#### Data extract

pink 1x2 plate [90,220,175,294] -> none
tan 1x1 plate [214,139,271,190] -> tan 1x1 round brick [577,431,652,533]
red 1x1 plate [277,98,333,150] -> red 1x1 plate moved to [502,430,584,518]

########
#### Data extract

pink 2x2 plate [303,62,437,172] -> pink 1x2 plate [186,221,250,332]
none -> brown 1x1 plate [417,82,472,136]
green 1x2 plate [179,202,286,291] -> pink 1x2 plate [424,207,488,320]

########
#### Data extract

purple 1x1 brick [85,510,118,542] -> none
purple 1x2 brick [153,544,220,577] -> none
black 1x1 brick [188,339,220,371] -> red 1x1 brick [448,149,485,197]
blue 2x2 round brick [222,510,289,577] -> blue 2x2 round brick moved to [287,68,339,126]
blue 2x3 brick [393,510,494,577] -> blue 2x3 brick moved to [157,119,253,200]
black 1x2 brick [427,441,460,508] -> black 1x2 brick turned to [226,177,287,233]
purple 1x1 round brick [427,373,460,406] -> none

########

Assignment: In the listing above, locate the line containing "tan 1x1 plate" and the line containing "red 1x1 plate [277,98,333,150]", then transcribe both and every line between them verbatim.

Answer area:
tan 1x1 plate [214,139,271,190] -> tan 1x1 round brick [577,431,652,533]
red 1x1 plate [277,98,333,150] -> red 1x1 plate moved to [502,430,584,518]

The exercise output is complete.